Reproduce every one of the items below, replacing "Pink Floyd" with "PINK FLOYD" wherever it occurs and leaving everything else unchanged.

━━━━

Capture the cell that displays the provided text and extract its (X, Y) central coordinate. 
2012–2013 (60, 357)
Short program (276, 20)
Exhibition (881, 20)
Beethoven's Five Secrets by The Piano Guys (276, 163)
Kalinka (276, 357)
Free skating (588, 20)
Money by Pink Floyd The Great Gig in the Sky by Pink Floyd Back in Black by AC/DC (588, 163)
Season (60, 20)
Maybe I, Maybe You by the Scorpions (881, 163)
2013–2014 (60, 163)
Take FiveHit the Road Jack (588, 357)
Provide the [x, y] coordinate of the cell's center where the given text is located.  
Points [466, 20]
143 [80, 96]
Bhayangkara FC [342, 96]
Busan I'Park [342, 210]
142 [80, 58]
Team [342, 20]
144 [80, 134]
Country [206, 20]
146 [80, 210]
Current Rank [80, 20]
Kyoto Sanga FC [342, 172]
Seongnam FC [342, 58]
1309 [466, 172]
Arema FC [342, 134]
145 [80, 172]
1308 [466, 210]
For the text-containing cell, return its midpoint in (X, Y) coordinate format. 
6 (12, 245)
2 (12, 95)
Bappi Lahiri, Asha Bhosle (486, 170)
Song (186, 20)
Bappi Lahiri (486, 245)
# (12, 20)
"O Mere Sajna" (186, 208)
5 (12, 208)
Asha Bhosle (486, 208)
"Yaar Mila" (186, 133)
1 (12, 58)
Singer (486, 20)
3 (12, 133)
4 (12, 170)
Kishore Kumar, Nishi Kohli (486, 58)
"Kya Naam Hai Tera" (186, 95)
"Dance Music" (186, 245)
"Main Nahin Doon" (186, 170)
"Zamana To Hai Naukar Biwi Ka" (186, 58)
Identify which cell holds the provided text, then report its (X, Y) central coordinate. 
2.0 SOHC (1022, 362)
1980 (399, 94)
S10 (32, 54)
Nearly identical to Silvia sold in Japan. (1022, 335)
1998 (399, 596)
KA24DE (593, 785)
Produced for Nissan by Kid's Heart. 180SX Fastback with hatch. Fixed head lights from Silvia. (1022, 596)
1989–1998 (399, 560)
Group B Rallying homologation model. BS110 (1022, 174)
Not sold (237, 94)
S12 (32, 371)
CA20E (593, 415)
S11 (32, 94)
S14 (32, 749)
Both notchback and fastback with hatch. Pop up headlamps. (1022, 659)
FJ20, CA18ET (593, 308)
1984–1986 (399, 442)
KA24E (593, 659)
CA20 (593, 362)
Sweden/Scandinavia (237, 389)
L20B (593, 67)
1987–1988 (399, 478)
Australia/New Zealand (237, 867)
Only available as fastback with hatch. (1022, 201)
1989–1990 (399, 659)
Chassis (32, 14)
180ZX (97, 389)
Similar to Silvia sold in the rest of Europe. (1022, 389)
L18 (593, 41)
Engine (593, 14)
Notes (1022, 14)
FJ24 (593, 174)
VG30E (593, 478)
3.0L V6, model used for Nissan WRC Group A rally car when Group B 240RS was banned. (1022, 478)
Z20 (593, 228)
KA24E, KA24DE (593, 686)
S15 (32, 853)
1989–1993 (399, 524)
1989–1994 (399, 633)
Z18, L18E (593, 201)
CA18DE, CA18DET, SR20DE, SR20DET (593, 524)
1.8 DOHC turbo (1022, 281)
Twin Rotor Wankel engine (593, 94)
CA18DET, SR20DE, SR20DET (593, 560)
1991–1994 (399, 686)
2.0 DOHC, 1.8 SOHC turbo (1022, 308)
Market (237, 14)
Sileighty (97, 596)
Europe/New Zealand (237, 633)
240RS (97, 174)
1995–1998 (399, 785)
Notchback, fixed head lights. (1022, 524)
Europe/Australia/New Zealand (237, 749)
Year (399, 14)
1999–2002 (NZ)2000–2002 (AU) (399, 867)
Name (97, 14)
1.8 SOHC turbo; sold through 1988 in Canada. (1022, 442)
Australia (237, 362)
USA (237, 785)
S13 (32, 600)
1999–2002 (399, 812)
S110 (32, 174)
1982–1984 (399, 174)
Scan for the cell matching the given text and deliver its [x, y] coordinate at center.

━━━━

The answer
Capture the cell that displays the provided text and extract its (X, Y) central coordinate. 
2012–2013 (60, 357)
Short program (276, 20)
Exhibition (881, 20)
Beethoven's Five Secrets by The Piano Guys (276, 163)
Kalinka (276, 357)
Free skating (588, 20)
Money by PINK FLOYD The Great Gig in the Sky by PINK FLOYD Back in Black by AC/DC (588, 163)
Season (60, 20)
Maybe I, Maybe You by the Scorpions (881, 163)
2013–2014 (60, 163)
Take FiveHit the Road Jack (588, 357)
Provide the [x, y] coordinate of the cell's center where the given text is located.  
Points [466, 20]
143 [80, 96]
Bhayangkara FC [342, 96]
Busan I'Park [342, 210]
142 [80, 58]
Team [342, 20]
144 [80, 134]
Country [206, 20]
146 [80, 210]
Current Rank [80, 20]
Kyoto Sanga FC [342, 172]
Seongnam FC [342, 58]
1309 [466, 172]
Arema FC [342, 134]
145 [80, 172]
1308 [466, 210]
For the text-containing cell, return its midpoint in (X, Y) coordinate format. 
6 (12, 245)
2 (12, 95)
Bappi Lahiri, Asha Bhosle (486, 170)
Song (186, 20)
Bappi Lahiri (486, 245)
# (12, 20)
"O Mere Sajna" (186, 208)
5 (12, 208)
Asha Bhosle (486, 208)
"Yaar Mila" (186, 133)
1 (12, 58)
Singer (486, 20)
3 (12, 133)
4 (12, 170)
Kishore Kumar, Nishi Kohli (486, 58)
"Kya Naam Hai Tera" (186, 95)
"Dance Music" (186, 245)
"Main Nahin Doon" (186, 170)
"Zamana To Hai Naukar Biwi Ka" (186, 58)
Identify which cell holds the provided text, then report its (X, Y) central coordinate. 
2.0 SOHC (1022, 362)
1980 (399, 94)
S10 (32, 54)
Nearly identical to Silvia sold in Japan. (1022, 335)
1998 (399, 596)
KA24DE (593, 785)
Produced for Nissan by Kid's Heart. 180SX Fastback with hatch. Fixed head lights from Silvia. (1022, 596)
1989–1998 (399, 560)
Group B Rallying homologation model. BS110 (1022, 174)
Not sold (237, 94)
S12 (32, 371)
CA20E (593, 415)
S11 (32, 94)
S14 (32, 749)
Both notchback and fastback with hatch. Pop up headlamps. (1022, 659)
FJ20, CA18ET (593, 308)
1984–1986 (399, 442)
KA24E (593, 659)
CA20 (593, 362)
Sweden/Scandinavia (237, 389)
L20B (593, 67)
1987–1988 (399, 478)
Australia/New Zealand (237, 867)
Only available as fastback with hatch. (1022, 201)
1989–1990 (399, 659)
Chassis (32, 14)
180ZX (97, 389)
Similar to Silvia sold in the rest of Europe. (1022, 389)
L18 (593, 41)
Engine (593, 14)
Notes (1022, 14)
FJ24 (593, 174)
VG30E (593, 478)
3.0L V6, model used for Nissan WRC Group A rally car when Group B 240RS was banned. (1022, 478)
Z20 (593, 228)
KA24E, KA24DE (593, 686)
S15 (32, 853)
1989–1993 (399, 524)
1989–1994 (399, 633)
Z18, L18E (593, 201)
CA18DE, CA18DET, SR20DE, SR20DET (593, 524)
1.8 DOHC turbo (1022, 281)
Twin Rotor Wankel engine (593, 94)
CA18DET, SR20DE, SR20DET (593, 560)
1991–1994 (399, 686)
2.0 DOHC, 1.8 SOHC turbo (1022, 308)
Market (237, 14)
Sileighty (97, 596)
Europe/New Zealand (237, 633)
240RS (97, 174)
1995–1998 (399, 785)
Notchback, fixed head lights. (1022, 524)
Europe/Australia/New Zealand (237, 749)
Year (399, 14)
1999–2002 (NZ)2000–2002 (AU) (399, 867)
Name (97, 14)
1.8 SOHC turbo; sold through 1988 in Canada. (1022, 442)
Australia (237, 362)
USA (237, 785)
S13 (32, 600)
1999–2002 (399, 812)
S110 (32, 174)
1982–1984 (399, 174)
Scan for the cell matching the given text and deliver its [x, y] coordinate at center.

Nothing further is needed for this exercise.